## YOUR INSTRUCTIONS:
Work out how many lines in the records contain the word "mushroom", and give that number alone.
======== INPUT DATA ========
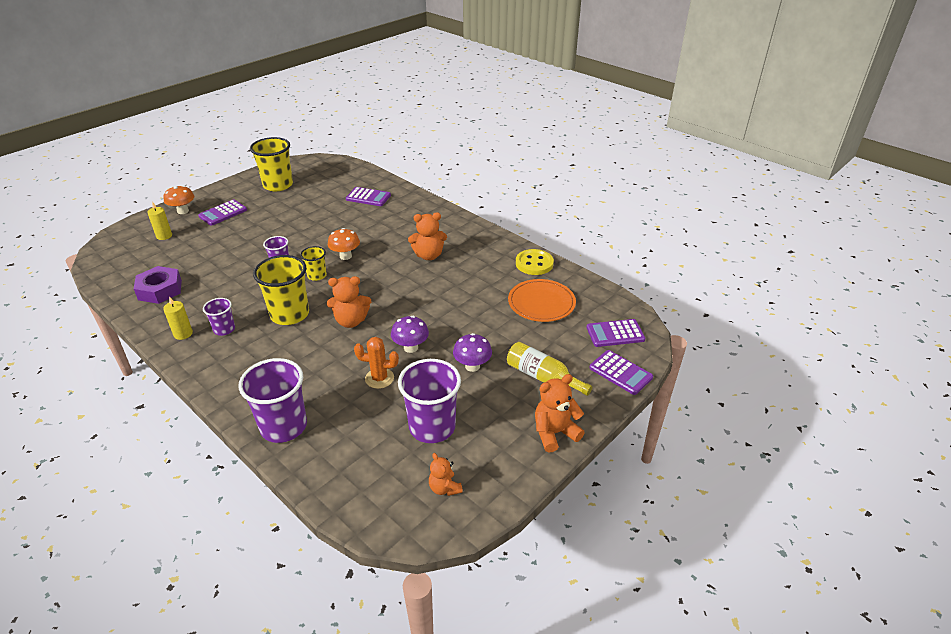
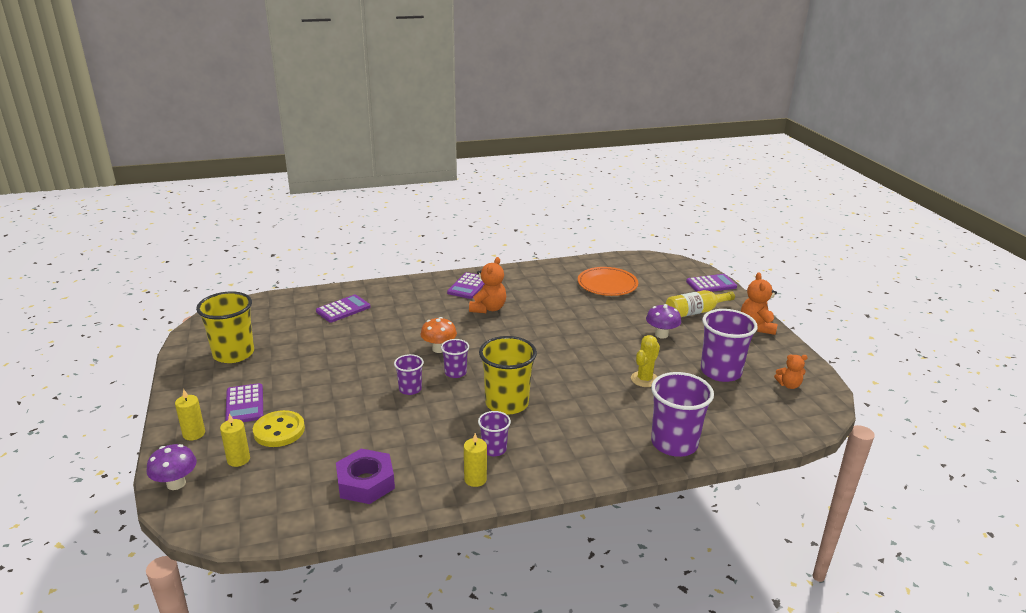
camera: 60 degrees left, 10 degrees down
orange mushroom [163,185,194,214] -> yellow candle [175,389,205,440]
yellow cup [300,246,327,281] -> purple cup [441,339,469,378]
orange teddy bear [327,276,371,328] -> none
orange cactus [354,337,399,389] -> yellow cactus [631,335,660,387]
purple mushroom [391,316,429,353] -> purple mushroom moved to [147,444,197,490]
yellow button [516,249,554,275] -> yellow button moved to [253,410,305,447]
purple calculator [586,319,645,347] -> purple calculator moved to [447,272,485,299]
========
## COMPLETED EXERCISE:
2